■ **EXERCISE OBJECTIVE**
Repeat, exactly as written, the line with "BARO3 pin SDA: D21 -> D15" and every line that follows it in the material below, ending with the last.

■ **EXTRACTED MATERIAL**
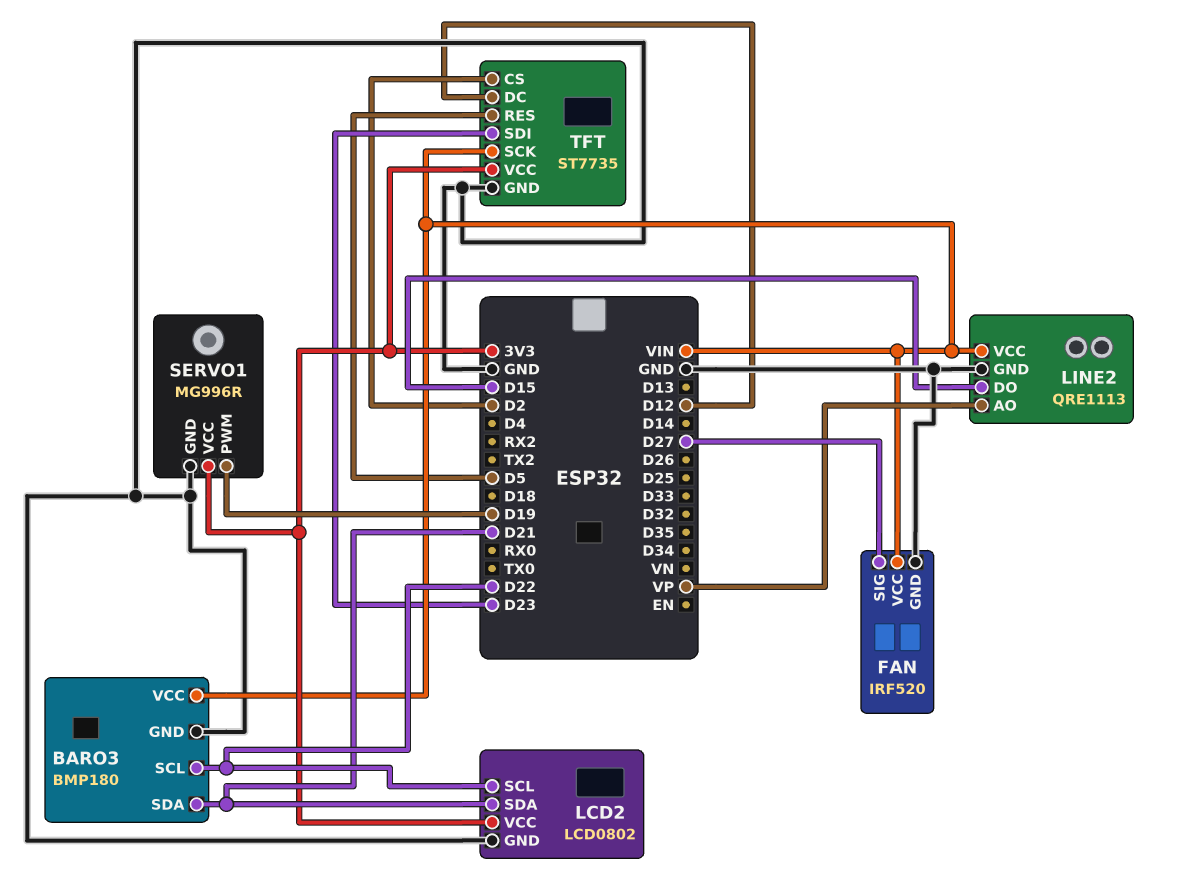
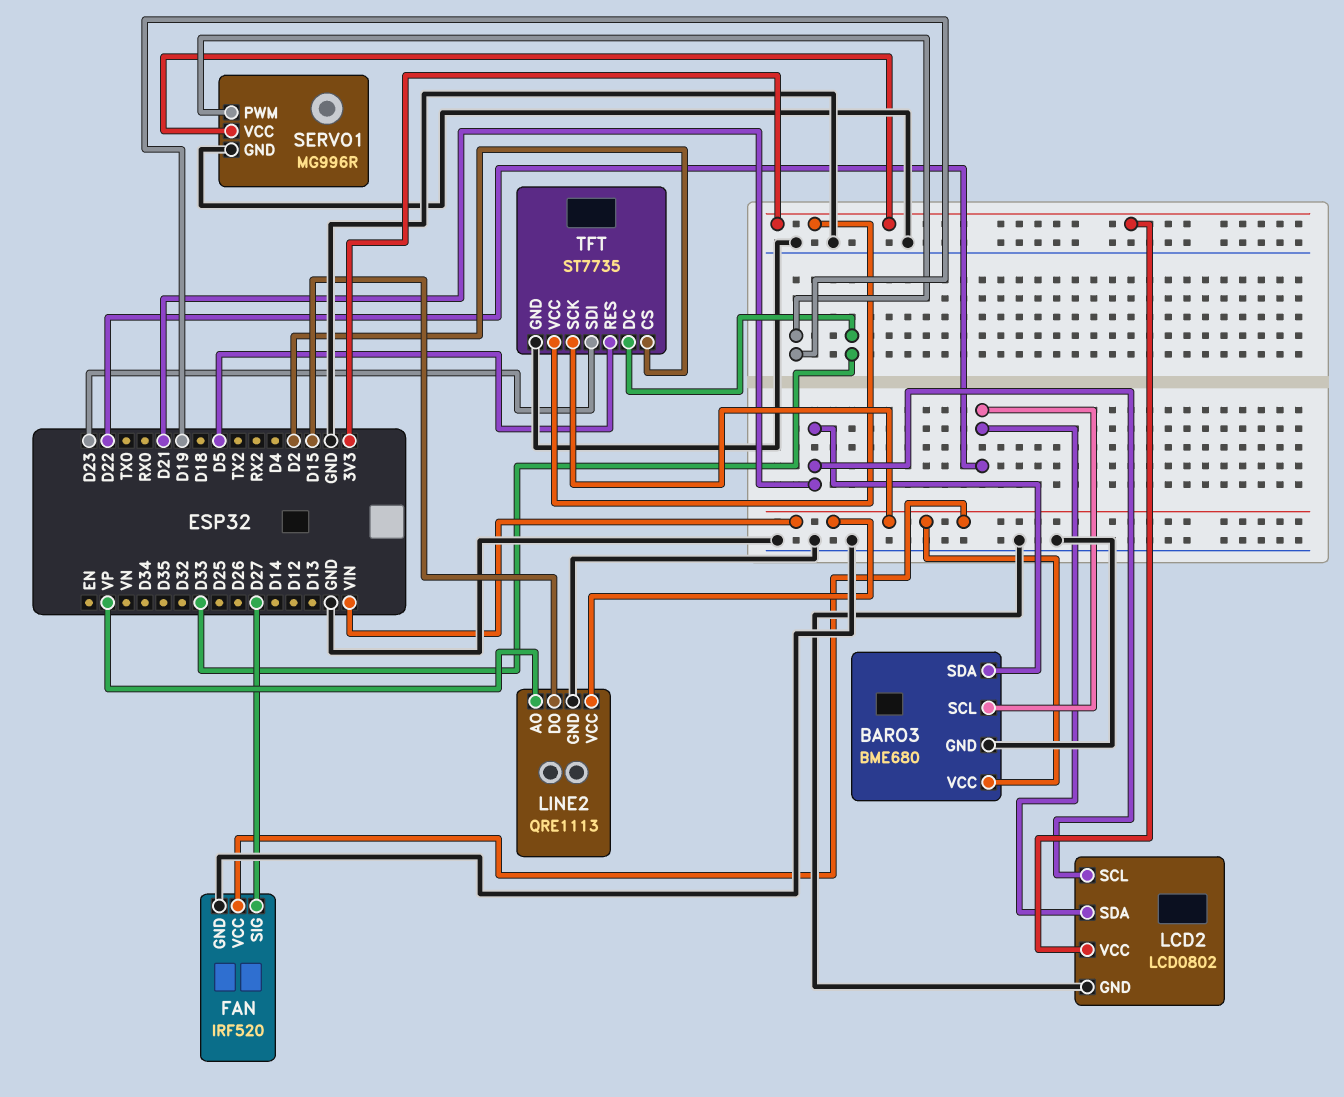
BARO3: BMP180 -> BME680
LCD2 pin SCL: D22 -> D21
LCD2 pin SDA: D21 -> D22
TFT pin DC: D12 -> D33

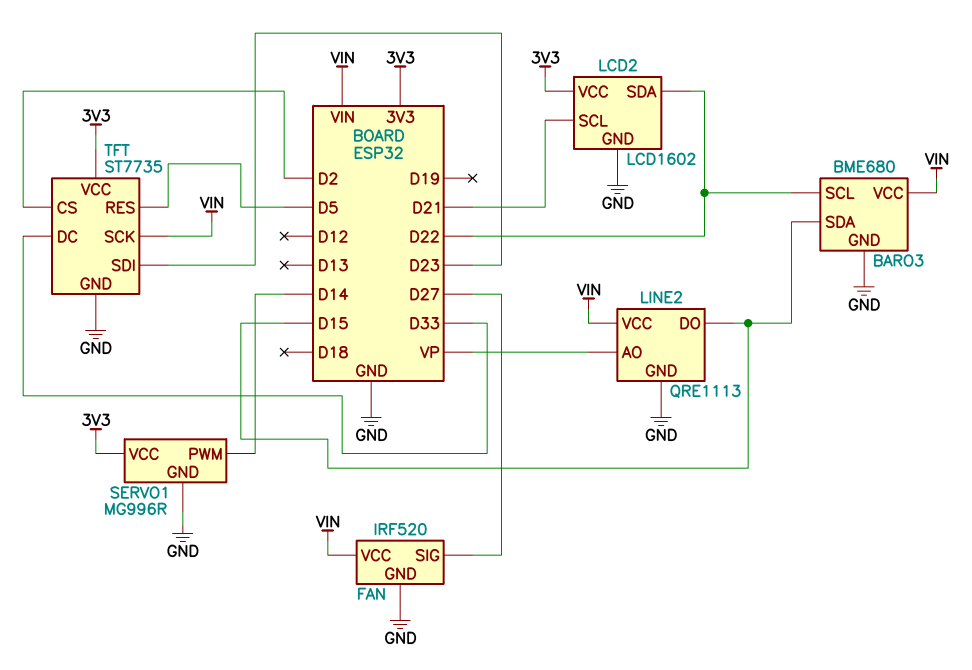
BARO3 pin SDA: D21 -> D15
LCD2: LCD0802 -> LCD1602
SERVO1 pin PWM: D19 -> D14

■ **OUTPUT**
BARO3 pin SDA: D21 -> D15
LCD2: LCD0802 -> LCD1602
SERVO1 pin PWM: D19 -> D14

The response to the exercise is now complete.